Edit tracking data:
Segment Open

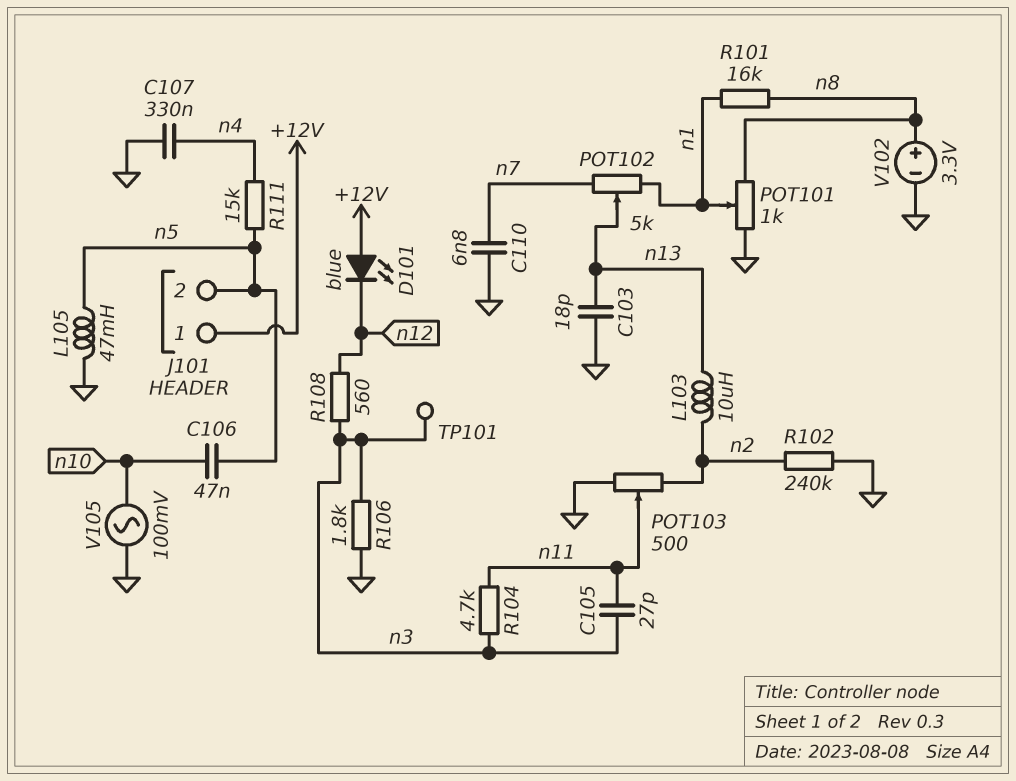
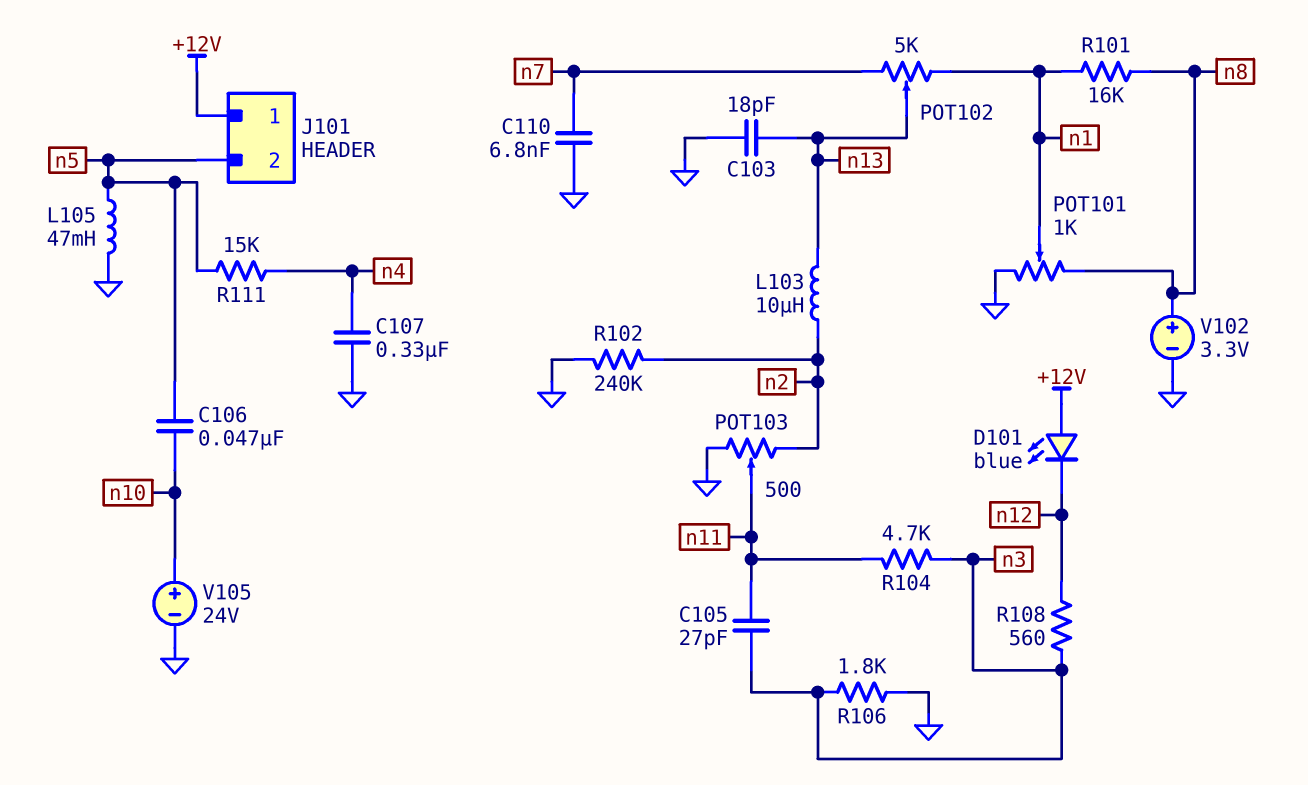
TP101: test point (n3) -> none
V105: AC 100mV (GND, n10) -> 24V (plus n10, minus GND)

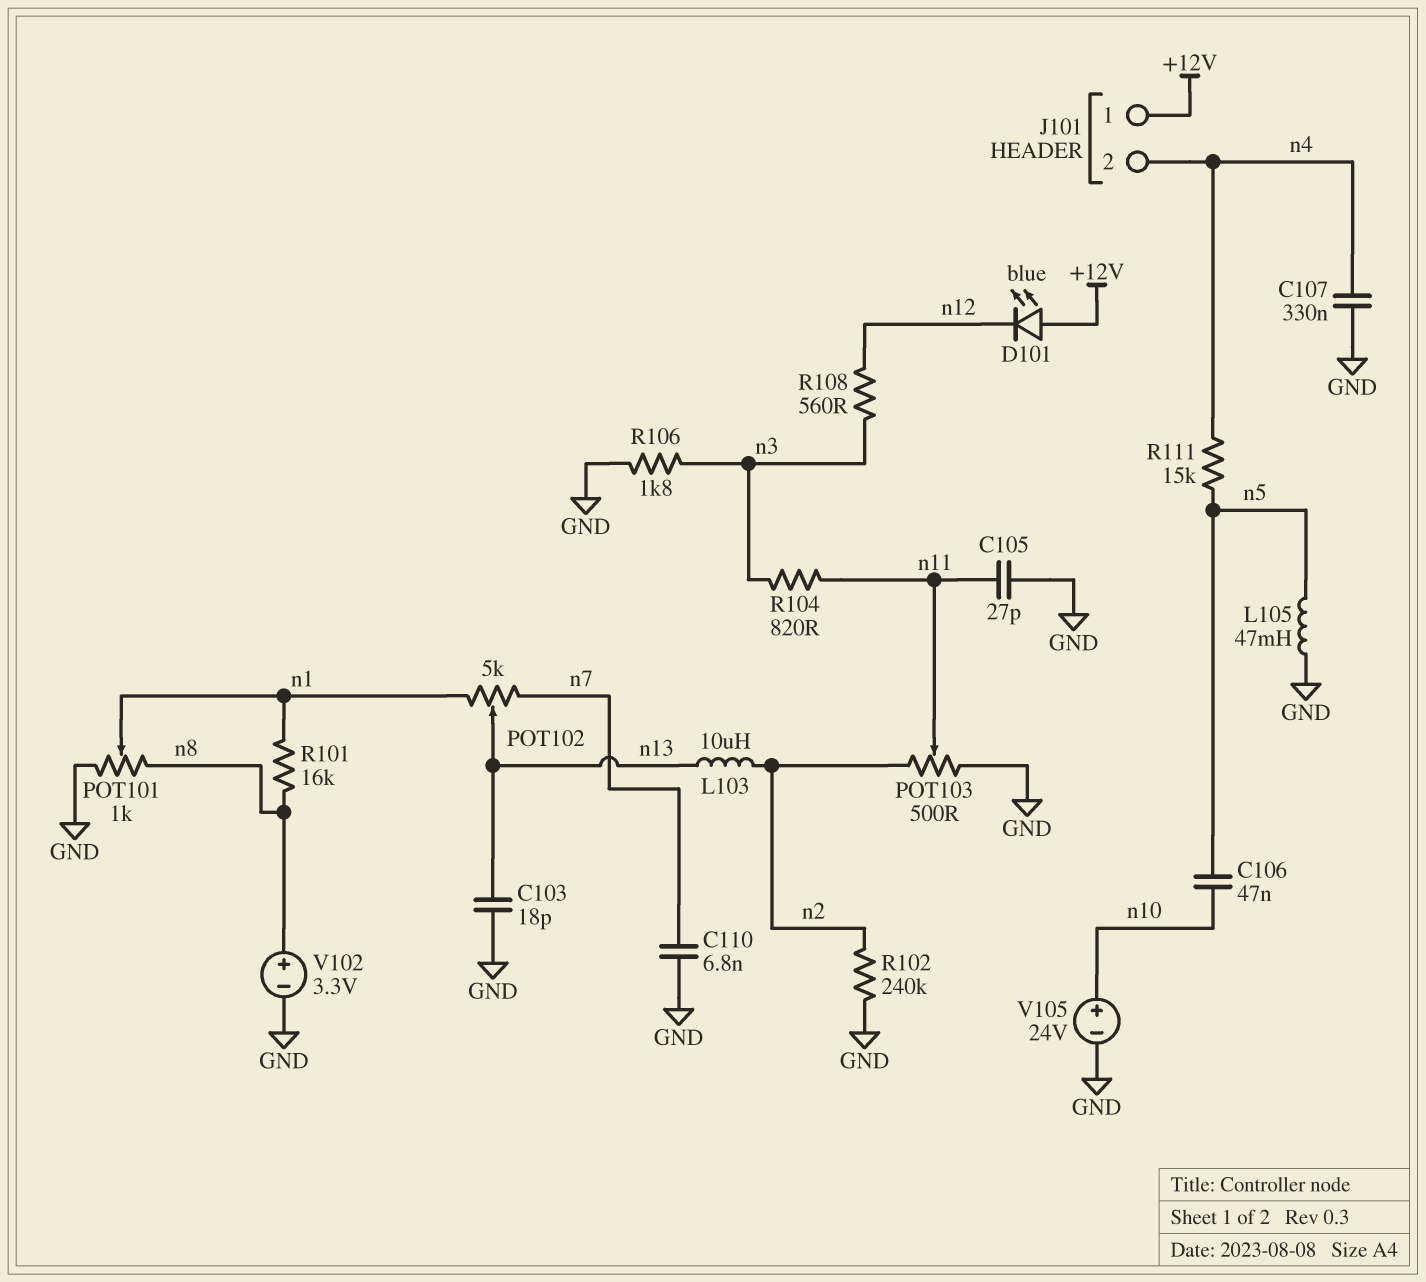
C105: 27pF (n3, n11) -> 27pF (GND, n11)
J101 pin 2: n5 -> n4
R104: 4.7k (n3, n11) -> 820 (n3, n11)

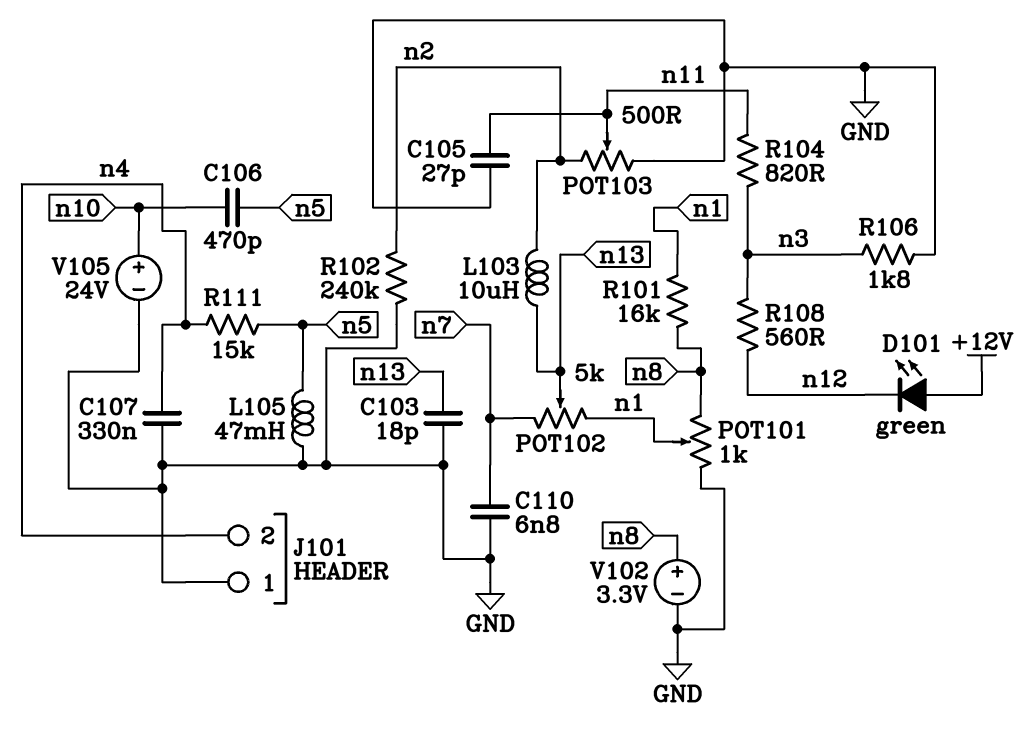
C106: 47nF (n5, n10) -> 470pF (n5, n10)
D101: LED blue (A +12V, K n12) -> LED green (A +12V, K n12)
J101 pin 1: +12V -> GND

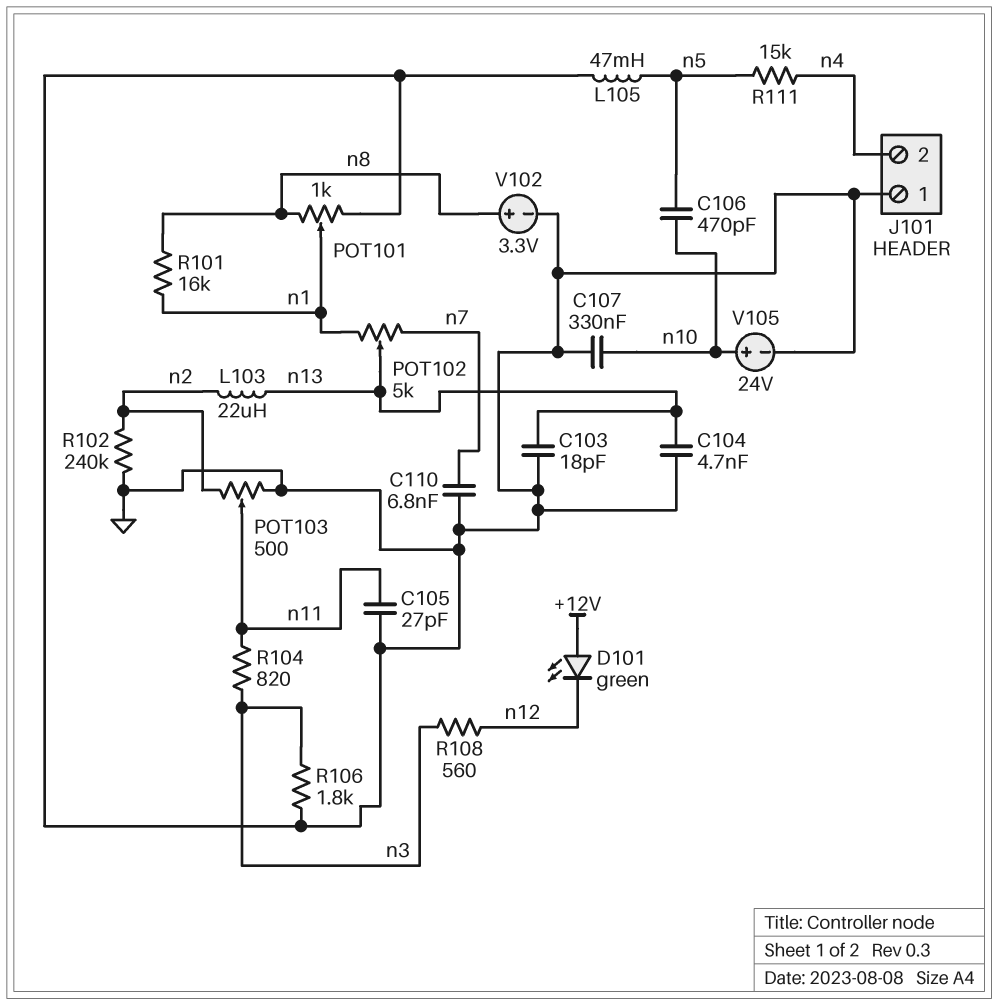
C104: none -> 4.7nF (GND, n13)
C107: 330nF (GND, n4) -> 330nF (GND, n10)
L103: 10uH (n2, n13) -> 22uH (n2, n13)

Segment Closed

Problem requirements:
Looking at the data above, say how many lines contain the word "none", with no added words.

Solved exercise:
2